**WHAT YOU ARE ASKED TO DO**
Every line of the records that contains "none" should be tallied, and only the resulting number returned.
Top of GIVEN RECORDS
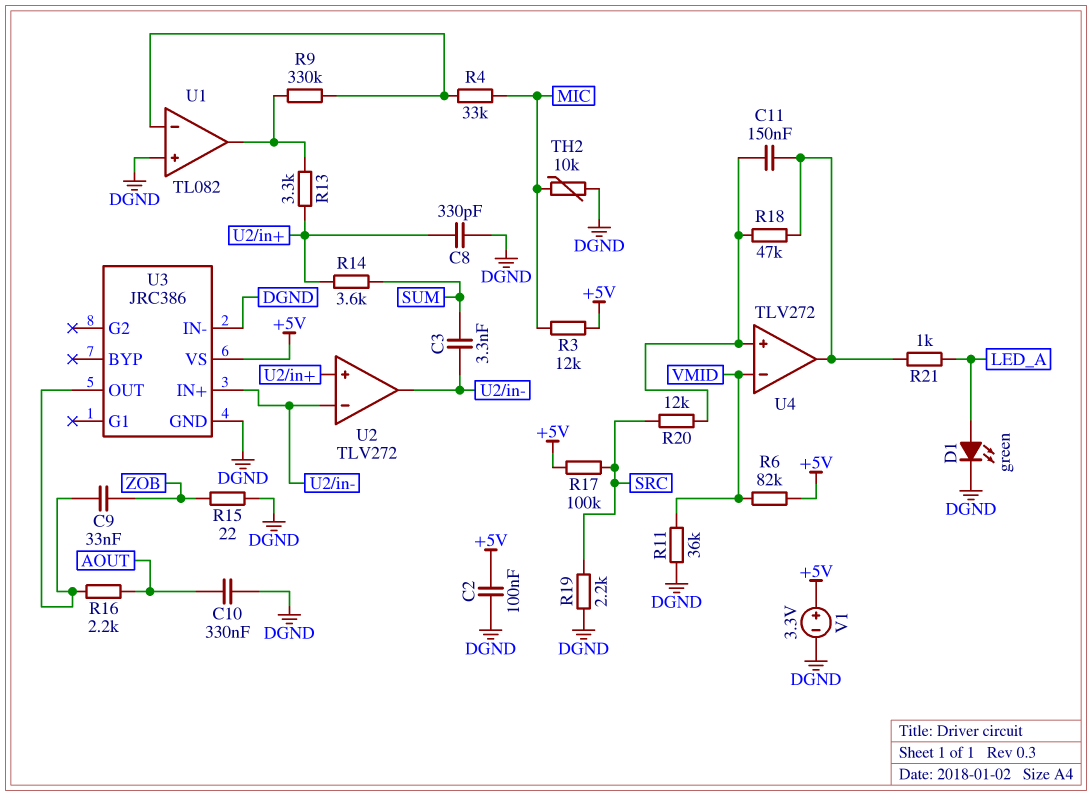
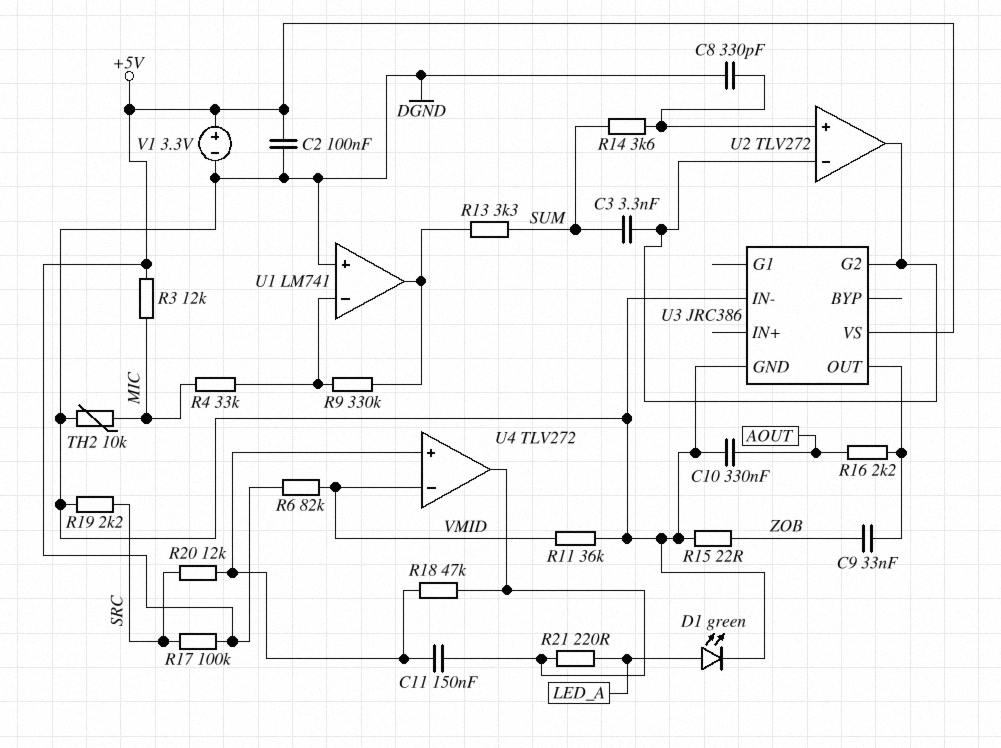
R13: 3.3k (U1/out, U2/in+) -> 3.3k (SUM, U1/out)
R21: 1k (LED_A, U4/out) -> 220 (LED_A, U4/out)
U1: TL082 -> LM741
U3 pin G2: none -> U2/in-
U3 pin IN+: U2/in- -> none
Bottom of GIVEN RECORDS
**THE COMPLETED TASK**
2